Required work:
In the data that follows, find the line with "DRIVER pin IN1: MO -> SCK"; transcribe it, every later line up to the one with "RTC2: DS1307 -> DS3231", and that line as well, exactly and with no others.

[[ Information open ]]

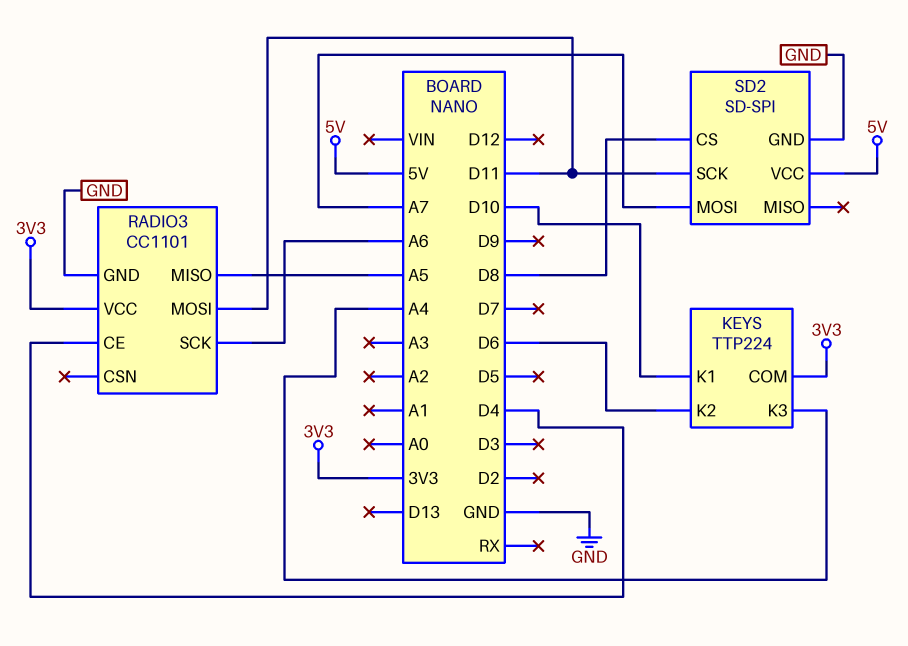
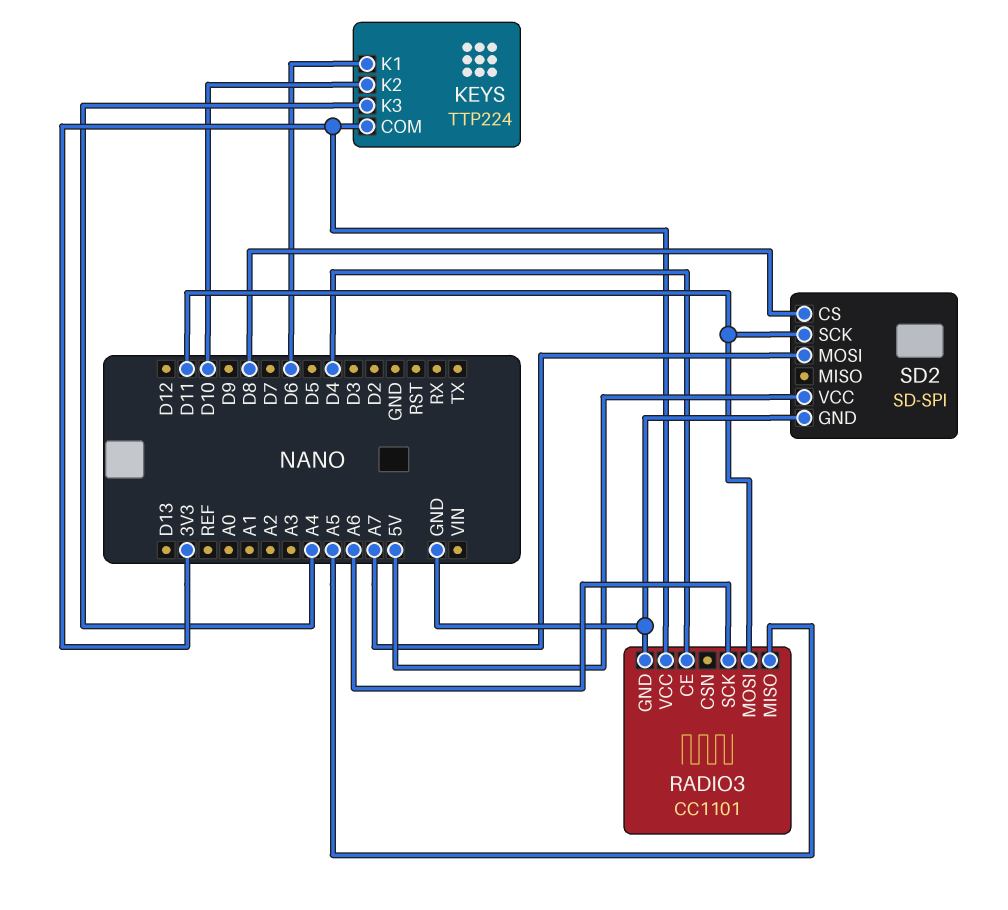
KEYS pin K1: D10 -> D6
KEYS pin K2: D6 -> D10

[[ Information closed ]]
[[ Information open ]]

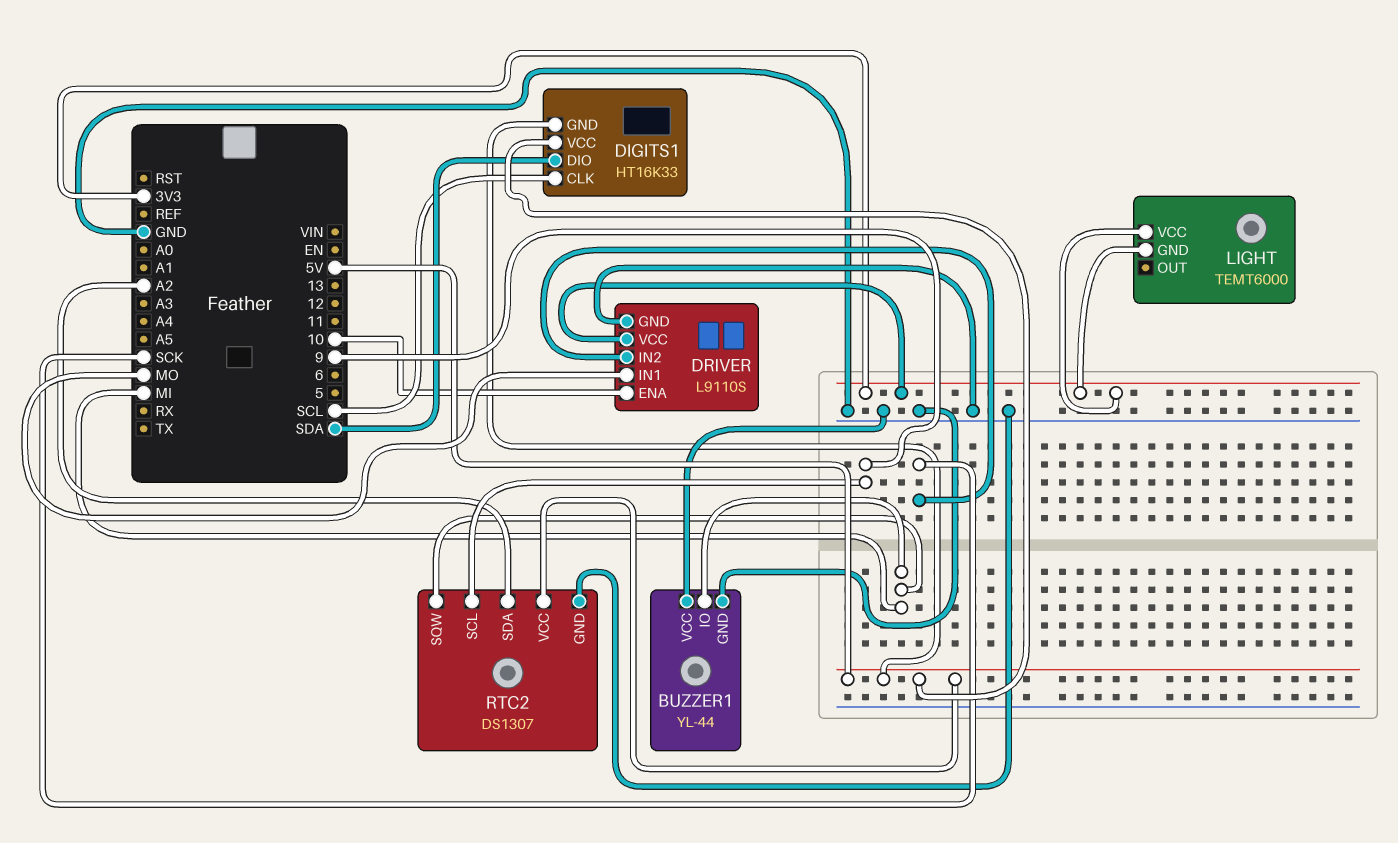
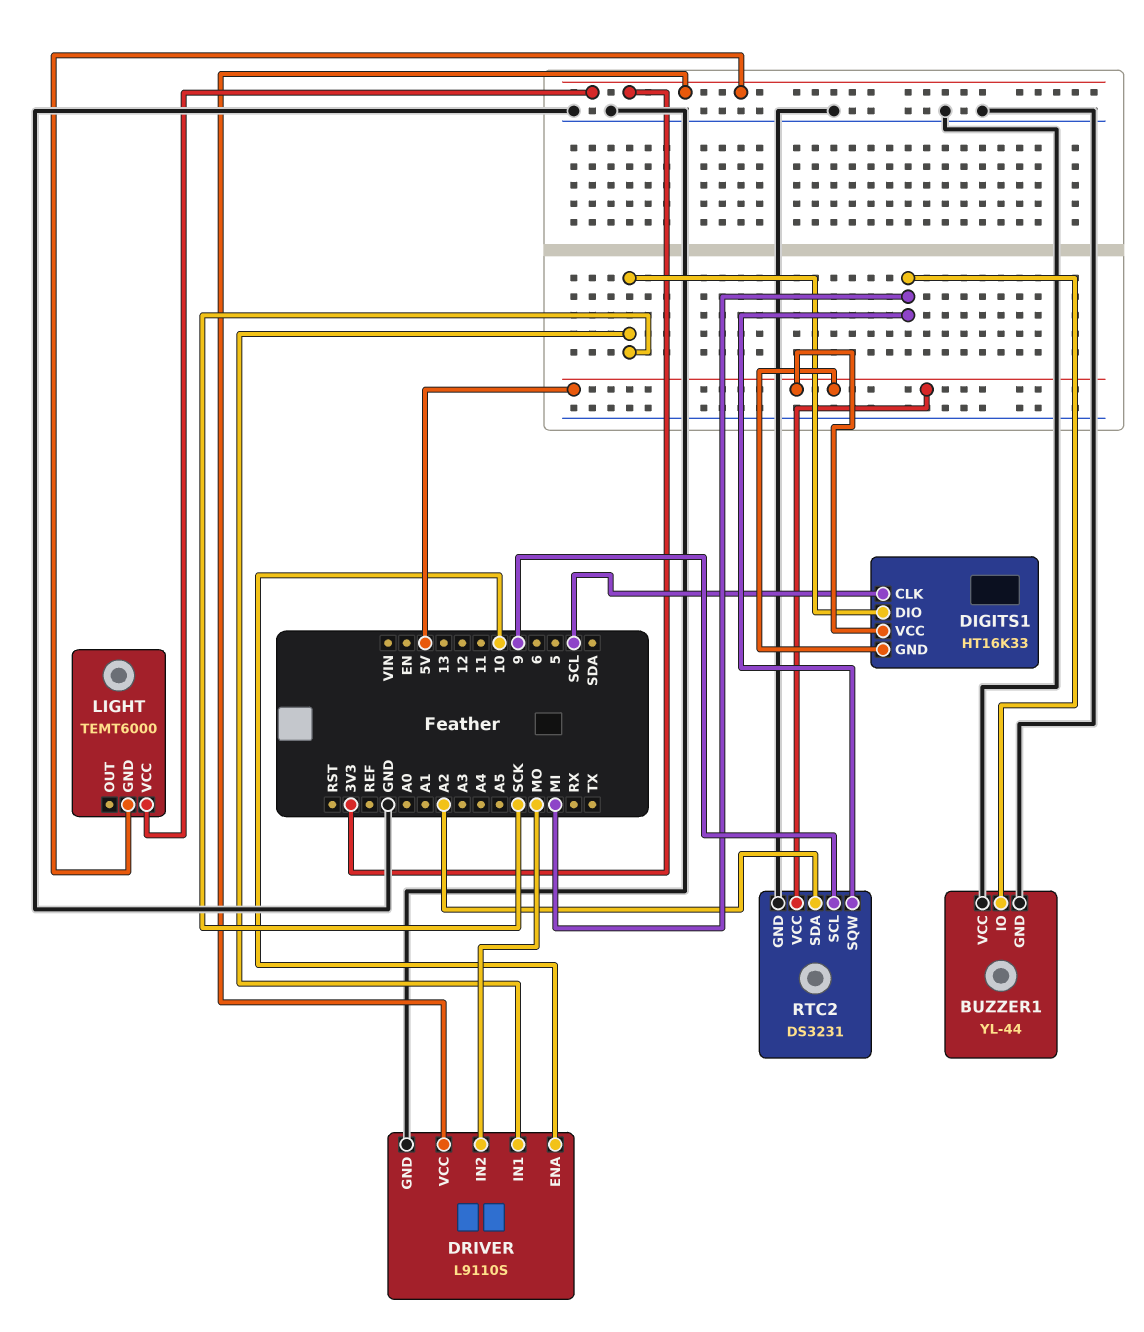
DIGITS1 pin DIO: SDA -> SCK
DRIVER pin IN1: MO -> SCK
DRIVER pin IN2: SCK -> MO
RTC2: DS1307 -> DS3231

[[ Information closed ]]

Written answer:
DRIVER pin IN1: MO -> SCK
DRIVER pin IN2: SCK -> MO
RTC2: DS1307 -> DS3231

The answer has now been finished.